**TASK STATEMENT:**
In the entries below, count the lines that contain the word "purple" and give only that number.

Top of SOURCE MATERIAL

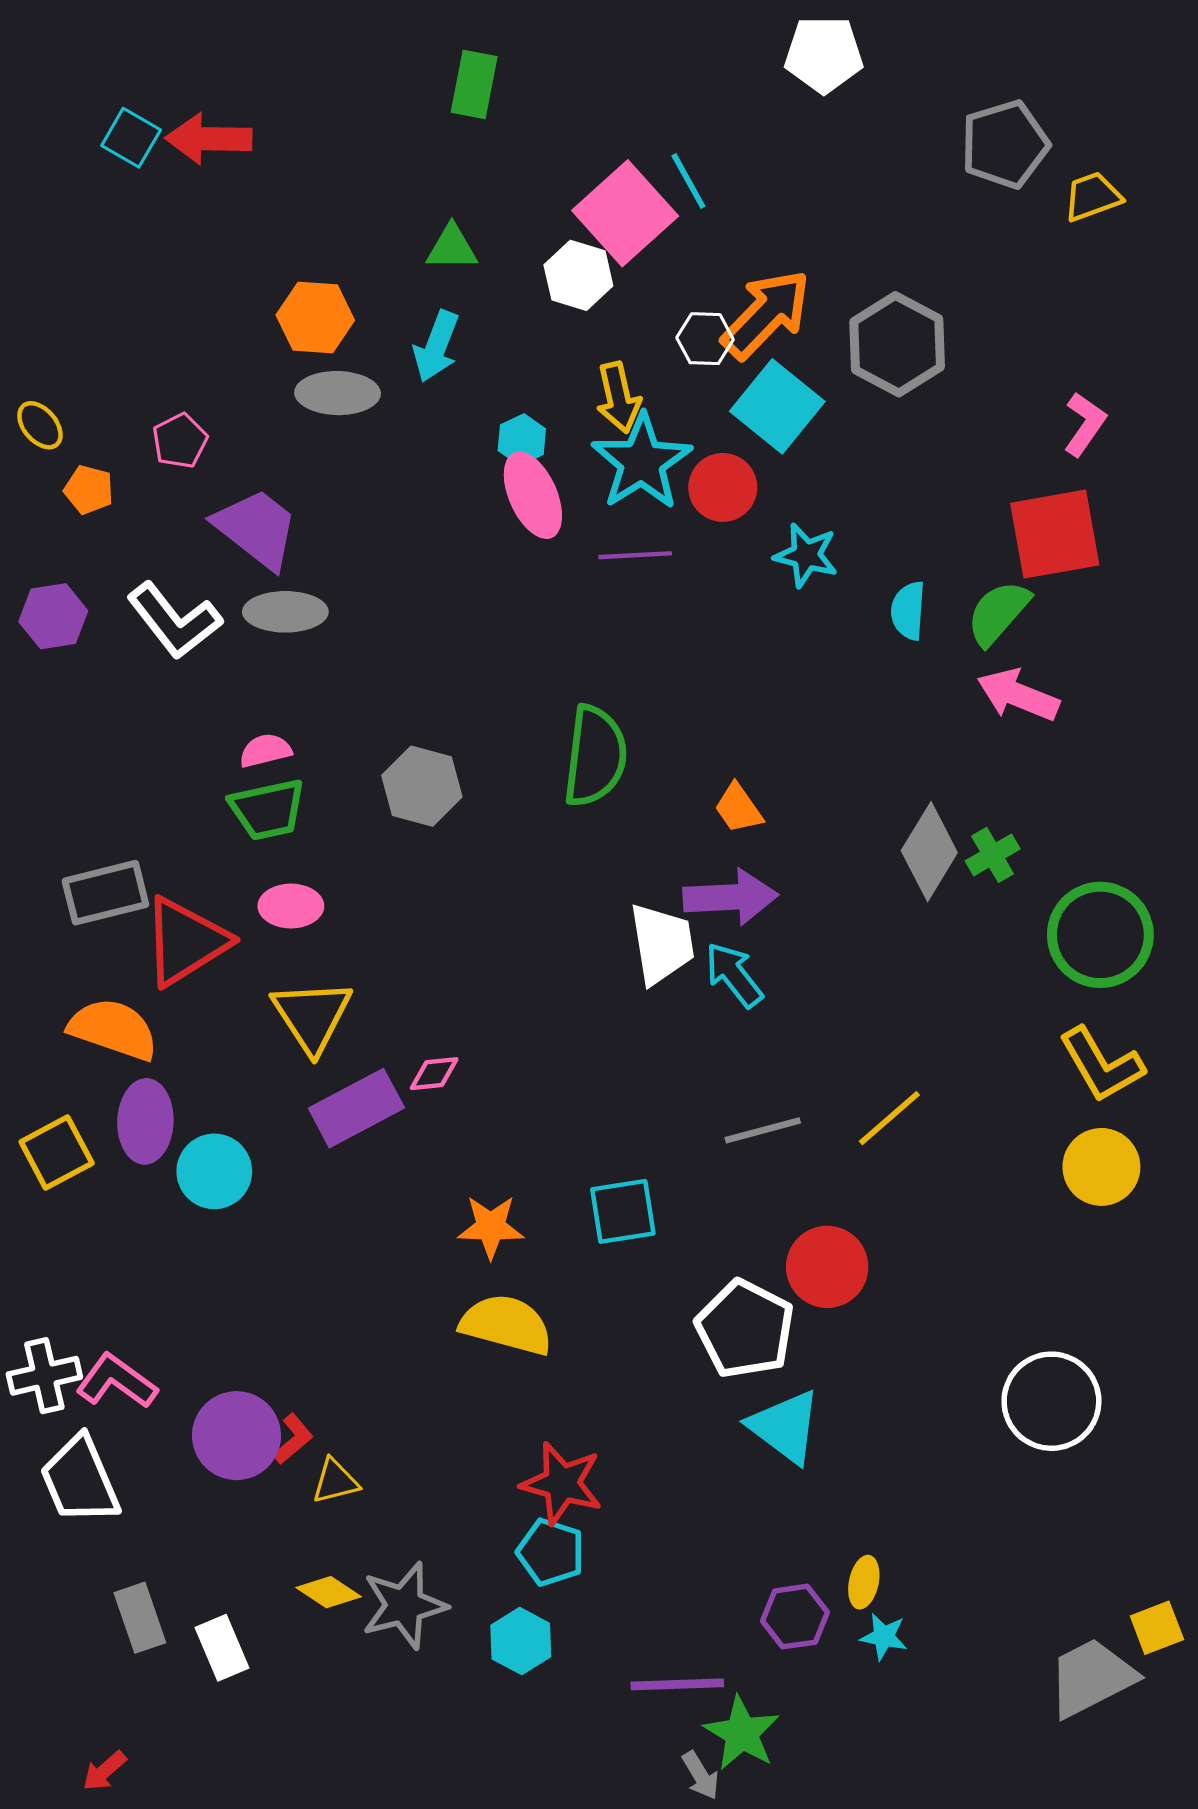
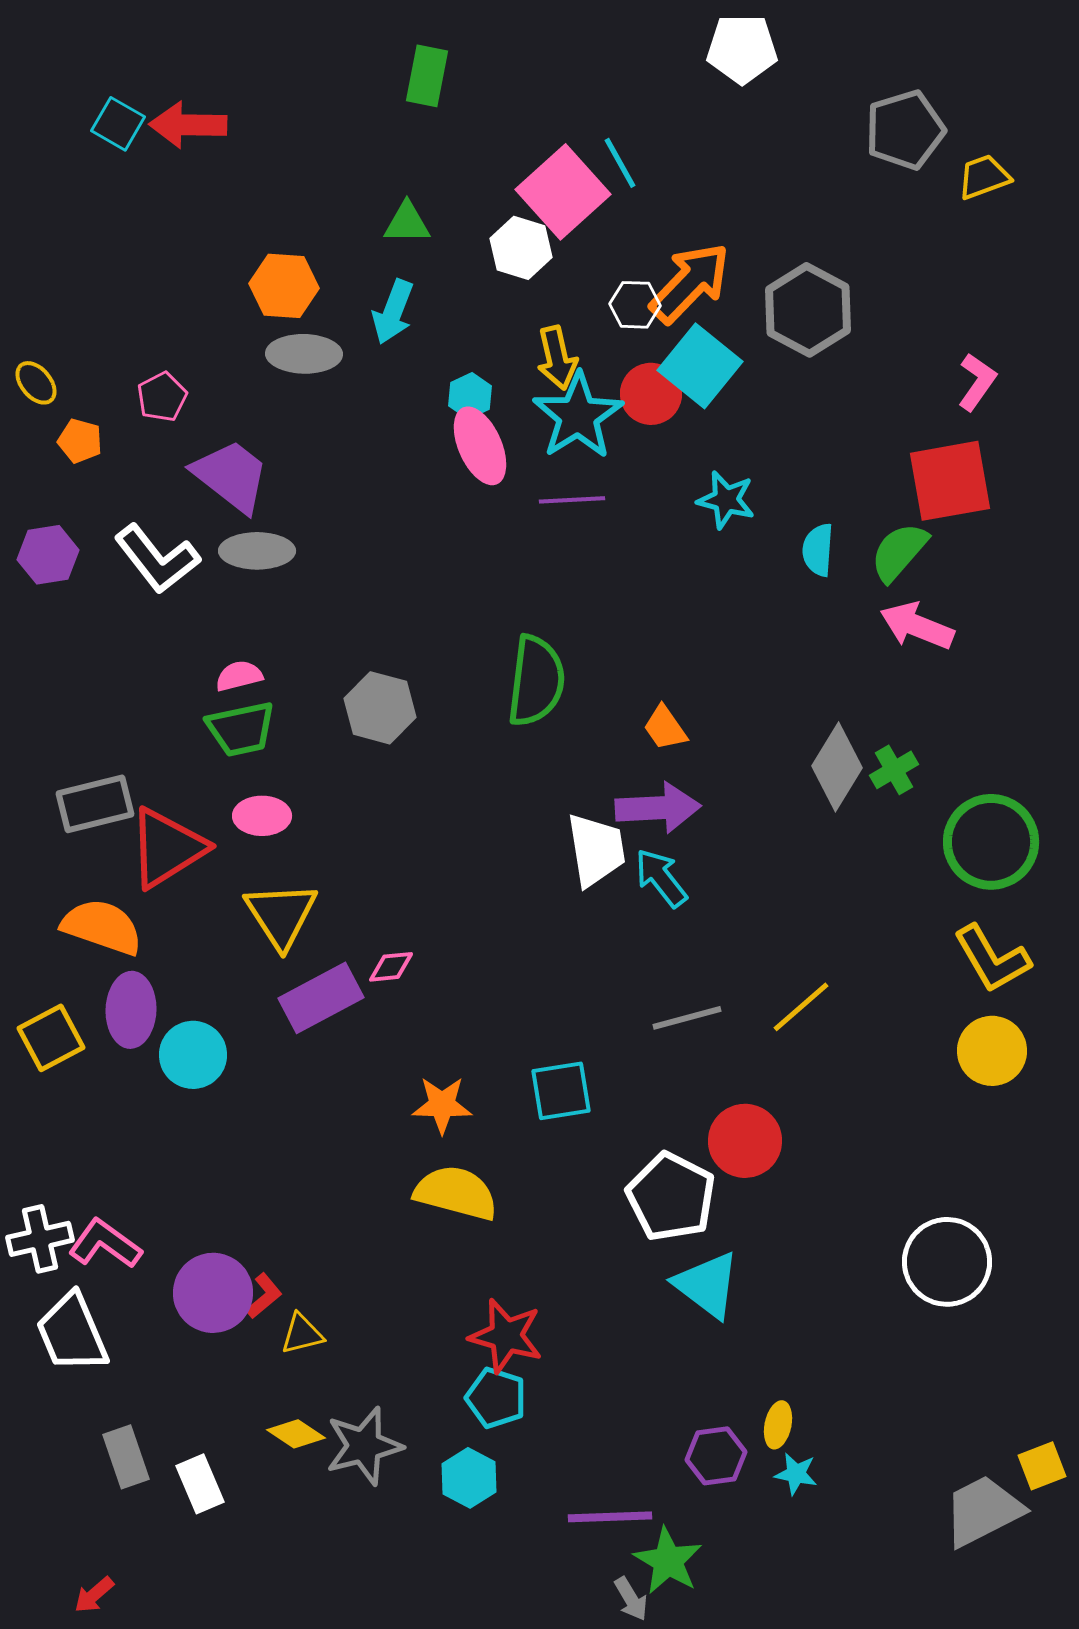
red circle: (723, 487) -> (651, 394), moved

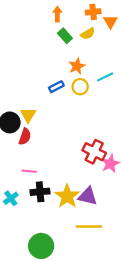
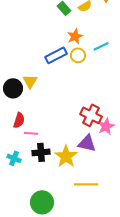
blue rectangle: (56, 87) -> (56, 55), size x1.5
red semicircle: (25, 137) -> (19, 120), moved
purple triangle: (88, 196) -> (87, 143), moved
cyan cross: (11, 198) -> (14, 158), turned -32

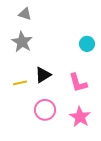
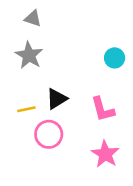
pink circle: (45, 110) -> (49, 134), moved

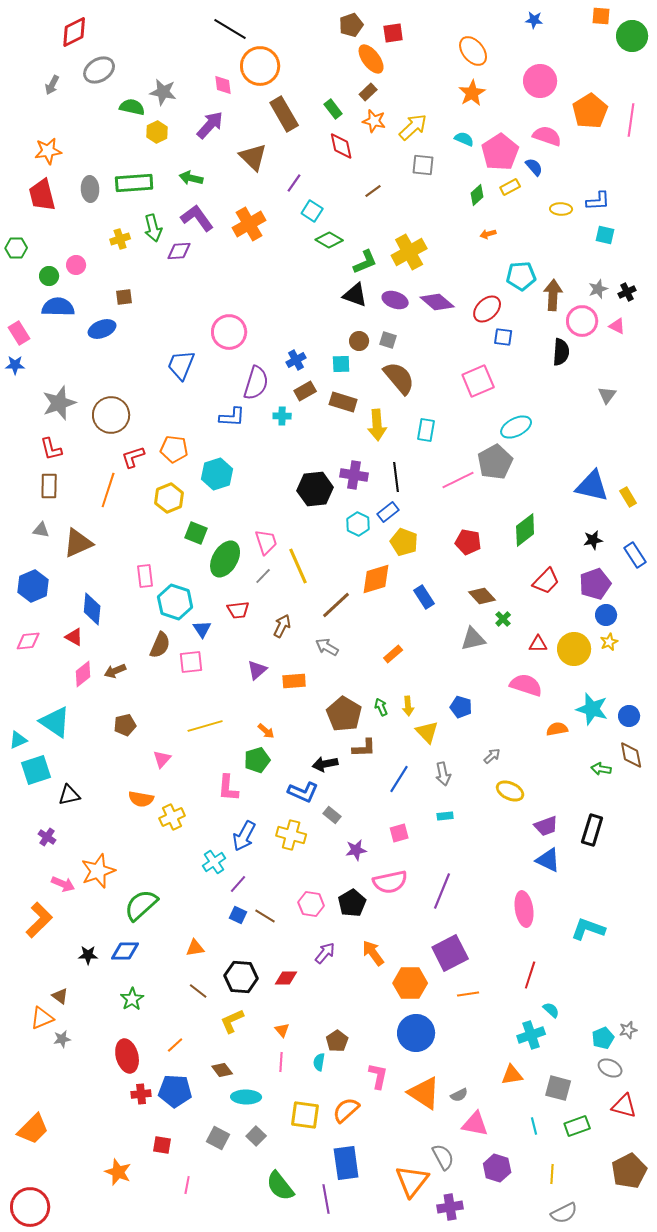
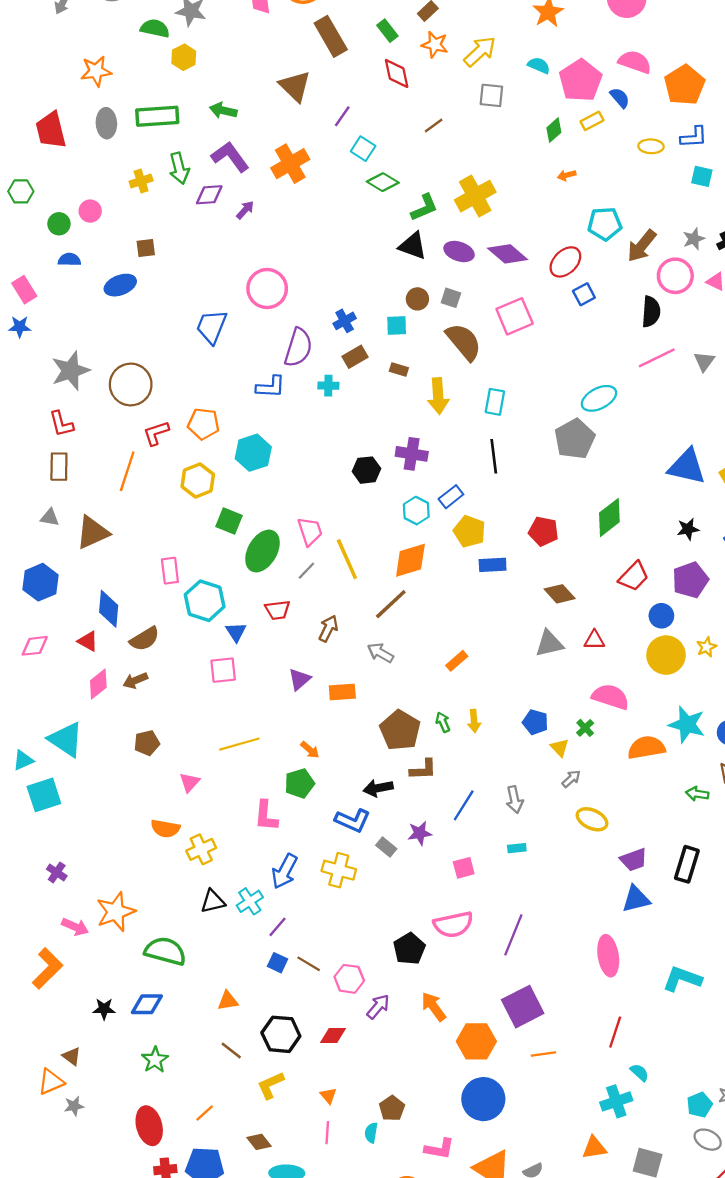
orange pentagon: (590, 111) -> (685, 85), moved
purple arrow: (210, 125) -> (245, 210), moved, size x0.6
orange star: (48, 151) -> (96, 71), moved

Bottom of SOURCE MATERIAL

**ANSWER AREA:**
2